Look over the material for the string "watering". Copy every line where it turns up.
- - -
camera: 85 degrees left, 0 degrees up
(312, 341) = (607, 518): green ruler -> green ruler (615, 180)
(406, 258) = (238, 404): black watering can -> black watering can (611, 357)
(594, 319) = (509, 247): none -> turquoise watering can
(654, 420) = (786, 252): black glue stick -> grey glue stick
- - -
**Written solution**.
(406, 258) = (238, 404): black watering can -> black watering can (611, 357)
(594, 319) = (509, 247): none -> turquoise watering can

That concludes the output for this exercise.